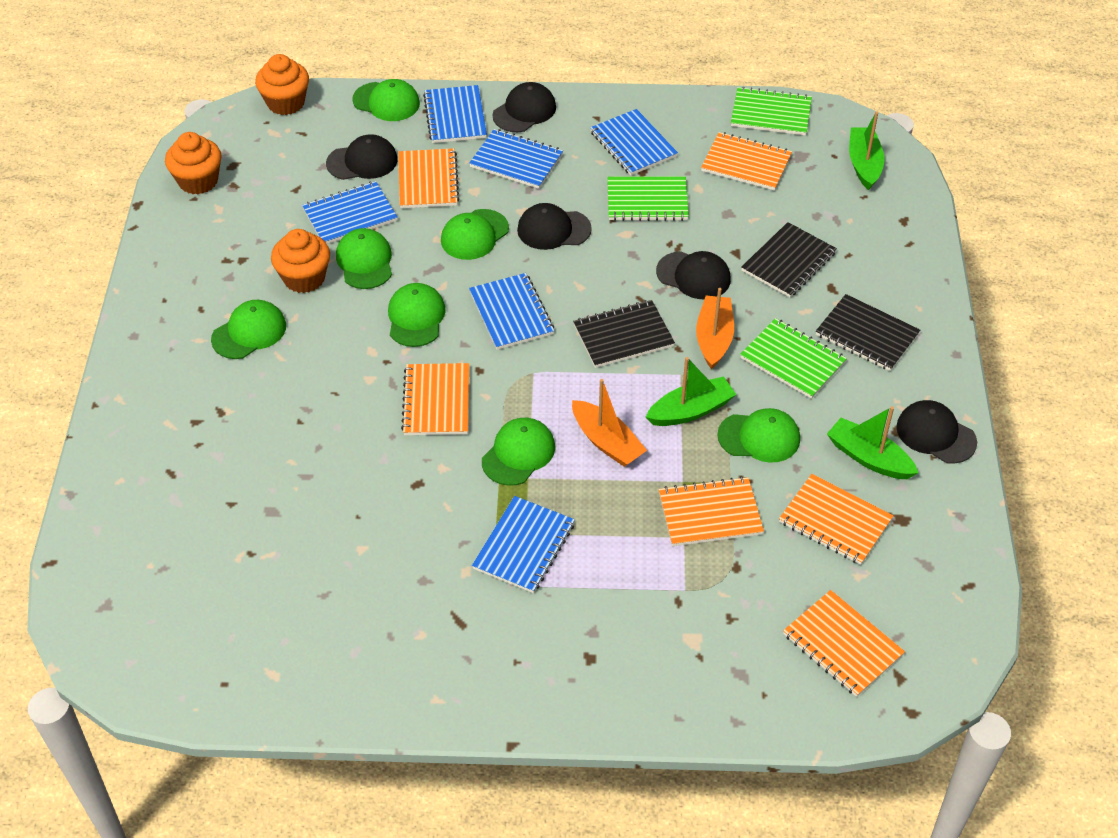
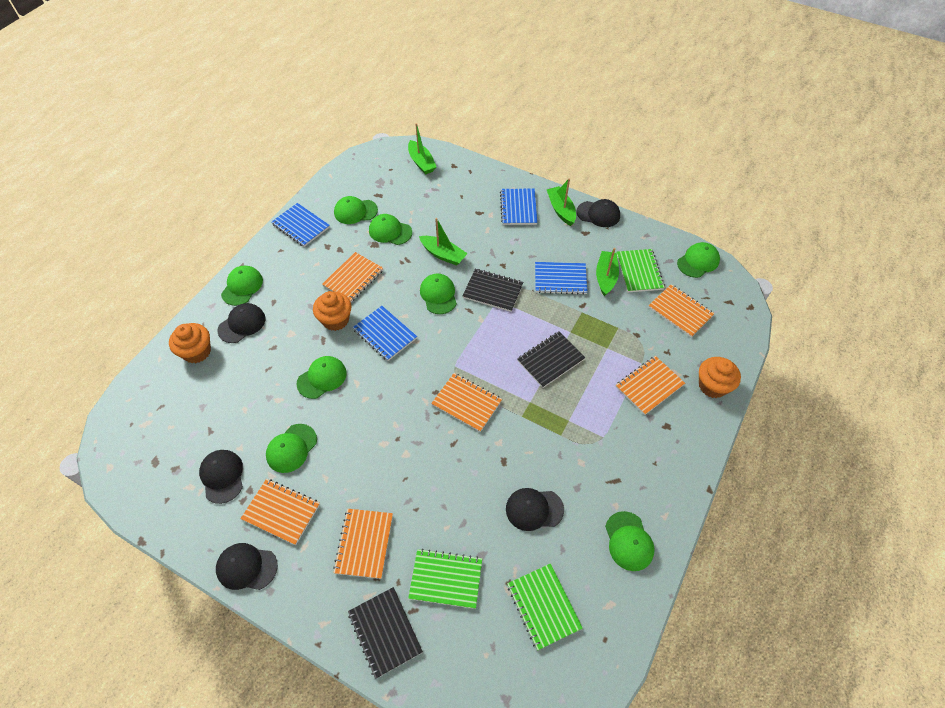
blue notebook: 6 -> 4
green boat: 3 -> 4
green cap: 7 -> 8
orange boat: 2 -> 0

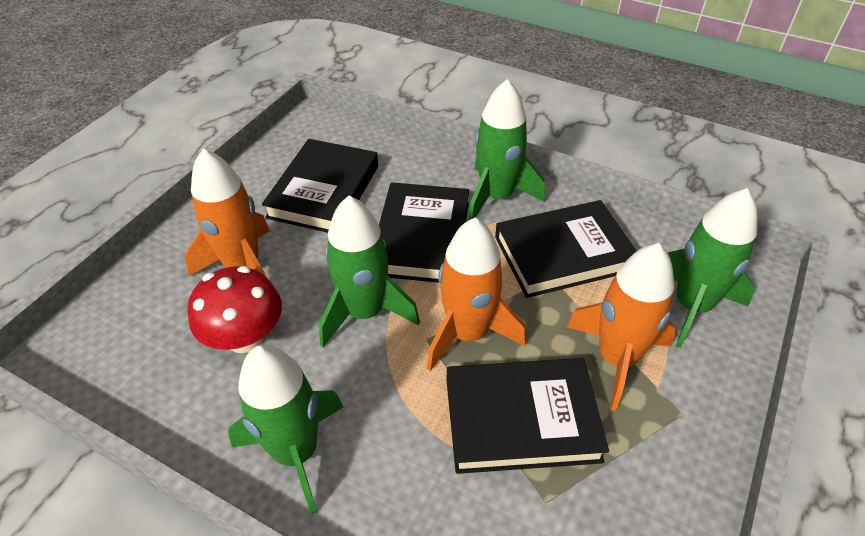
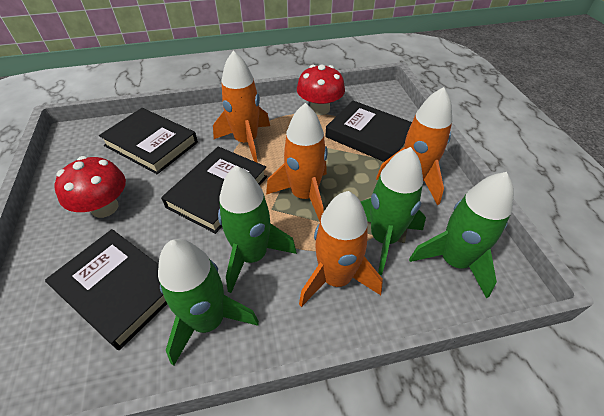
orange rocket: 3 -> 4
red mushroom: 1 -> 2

++++++

**EXERCISE BRIEF:** Write out the whole listing exactly. Do not include the pictures.

**EXPECTED ANSWER:**
blue notebook: 6 -> 4
green boat: 3 -> 4
green cap: 7 -> 8
orange boat: 2 -> 0

orange rocket: 3 -> 4
red mushroom: 1 -> 2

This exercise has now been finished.